In full and without alteration, give the listing again.

[GIVEN ENTRIES — start]

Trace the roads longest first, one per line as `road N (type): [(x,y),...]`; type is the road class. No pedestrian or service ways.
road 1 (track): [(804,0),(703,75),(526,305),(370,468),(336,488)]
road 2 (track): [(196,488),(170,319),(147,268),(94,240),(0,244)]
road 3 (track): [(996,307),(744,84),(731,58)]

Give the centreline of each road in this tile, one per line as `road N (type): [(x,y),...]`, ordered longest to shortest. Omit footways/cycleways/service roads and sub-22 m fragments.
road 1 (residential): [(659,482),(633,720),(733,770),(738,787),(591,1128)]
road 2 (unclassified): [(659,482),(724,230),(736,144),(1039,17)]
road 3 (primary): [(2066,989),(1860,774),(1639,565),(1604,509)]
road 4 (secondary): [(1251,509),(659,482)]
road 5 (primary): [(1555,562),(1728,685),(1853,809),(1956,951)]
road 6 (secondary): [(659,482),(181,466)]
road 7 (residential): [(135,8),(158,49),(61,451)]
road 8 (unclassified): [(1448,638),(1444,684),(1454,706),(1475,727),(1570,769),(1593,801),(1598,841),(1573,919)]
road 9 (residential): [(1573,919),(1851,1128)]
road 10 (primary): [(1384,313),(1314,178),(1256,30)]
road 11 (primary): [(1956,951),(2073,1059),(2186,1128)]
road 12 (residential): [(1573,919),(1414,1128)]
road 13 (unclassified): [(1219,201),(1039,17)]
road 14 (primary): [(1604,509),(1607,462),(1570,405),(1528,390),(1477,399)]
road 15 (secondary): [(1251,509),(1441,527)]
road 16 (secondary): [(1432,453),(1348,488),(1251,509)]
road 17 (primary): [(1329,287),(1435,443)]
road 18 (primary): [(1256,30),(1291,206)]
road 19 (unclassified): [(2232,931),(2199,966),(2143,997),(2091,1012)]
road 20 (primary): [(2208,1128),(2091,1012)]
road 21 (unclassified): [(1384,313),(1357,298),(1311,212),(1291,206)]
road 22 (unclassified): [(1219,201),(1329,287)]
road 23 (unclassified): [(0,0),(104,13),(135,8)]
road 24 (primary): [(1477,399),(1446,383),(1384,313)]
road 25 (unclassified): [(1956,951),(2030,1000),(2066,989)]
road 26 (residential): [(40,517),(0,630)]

[GIVEN ENTRIES — finish]

FINAL ANSWER:
Trace the roads longest first, one per line as `road N (type): [(x,y),...]`; type is the road class. No pedestrian or service ways.
road 1 (track): [(804,0),(703,75),(526,305),(370,468),(336,488)]
road 2 (track): [(196,488),(170,319),(147,268),(94,240),(0,244)]
road 3 (track): [(996,307),(744,84),(731,58)]

Give the centreline of each road in this tile, one per line as `road N (type): [(x,y),...]`, ordered longest to shortest. Omit footways/cycleways/service roads and sub-22 m fragments.
road 1 (residential): [(659,482),(633,720),(733,770),(738,787),(591,1128)]
road 2 (unclassified): [(659,482),(724,230),(736,144),(1039,17)]
road 3 (primary): [(2066,989),(1860,774),(1639,565),(1604,509)]
road 4 (secondary): [(1251,509),(659,482)]
road 5 (primary): [(1555,562),(1728,685),(1853,809),(1956,951)]
road 6 (secondary): [(659,482),(181,466)]
road 7 (residential): [(135,8),(158,49),(61,451)]
road 8 (unclassified): [(1448,638),(1444,684),(1454,706),(1475,727),(1570,769),(1593,801),(1598,841),(1573,919)]
road 9 (residential): [(1573,919),(1851,1128)]
road 10 (primary): [(1384,313),(1314,178),(1256,30)]
road 11 (primary): [(1956,951),(2073,1059),(2186,1128)]
road 12 (residential): [(1573,919),(1414,1128)]
road 13 (unclassified): [(1219,201),(1039,17)]
road 14 (primary): [(1604,509),(1607,462),(1570,405),(1528,390),(1477,399)]
road 15 (secondary): [(1251,509),(1441,527)]
road 16 (secondary): [(1432,453),(1348,488),(1251,509)]
road 17 (primary): [(1329,287),(1435,443)]
road 18 (primary): [(1256,30),(1291,206)]
road 19 (unclassified): [(2232,931),(2199,966),(2143,997),(2091,1012)]
road 20 (primary): [(2208,1128),(2091,1012)]
road 21 (unclassified): [(1384,313),(1357,298),(1311,212),(1291,206)]
road 22 (unclassified): [(1219,201),(1329,287)]
road 23 (unclassified): [(0,0),(104,13),(135,8)]
road 24 (primary): [(1477,399),(1446,383),(1384,313)]
road 25 (unclassified): [(1956,951),(2030,1000),(2066,989)]
road 26 (residential): [(40,517),(0,630)]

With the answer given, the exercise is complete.